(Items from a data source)
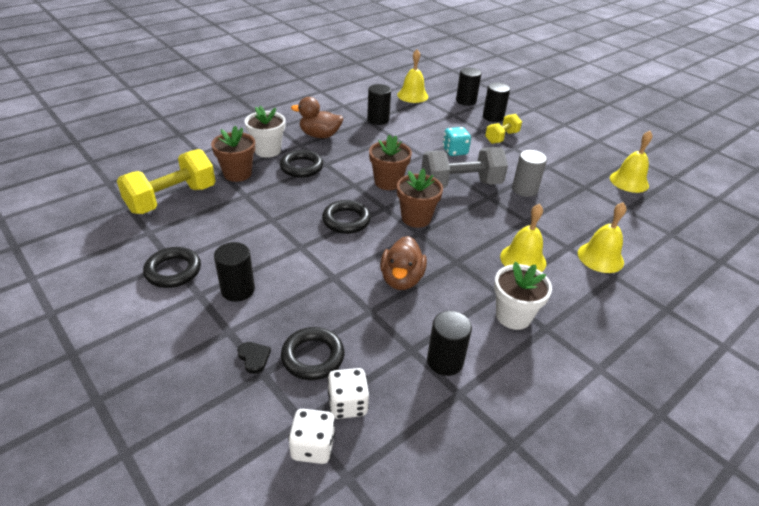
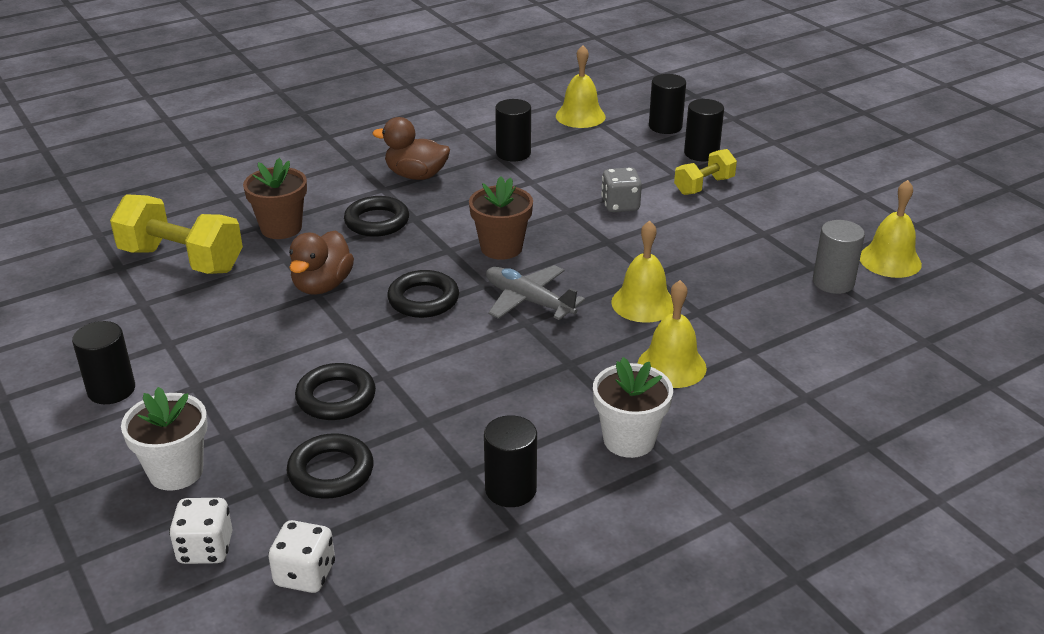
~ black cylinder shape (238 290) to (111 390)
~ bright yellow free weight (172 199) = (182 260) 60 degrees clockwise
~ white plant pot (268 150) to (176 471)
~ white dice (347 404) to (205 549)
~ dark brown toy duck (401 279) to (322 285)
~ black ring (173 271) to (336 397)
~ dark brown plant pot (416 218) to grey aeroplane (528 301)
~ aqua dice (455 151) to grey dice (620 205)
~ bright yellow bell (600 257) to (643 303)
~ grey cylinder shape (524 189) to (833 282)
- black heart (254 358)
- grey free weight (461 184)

# [Exercise details]
Transcribe the records above exactly, skipping pictures.

# [Written response]
~ black cylinder shape (238 290) to (111 390)
~ bright yellow free weight (172 199) = (182 260) 60 degrees clockwise
~ white plant pot (268 150) to (176 471)
~ white dice (347 404) to (205 549)
~ dark brown toy duck (401 279) to (322 285)
~ black ring (173 271) to (336 397)
~ dark brown plant pot (416 218) to grey aeroplane (528 301)
~ aqua dice (455 151) to grey dice (620 205)
~ bright yellow bell (600 257) to (643 303)
~ grey cylinder shape (524 189) to (833 282)
- black heart (254 358)
- grey free weight (461 184)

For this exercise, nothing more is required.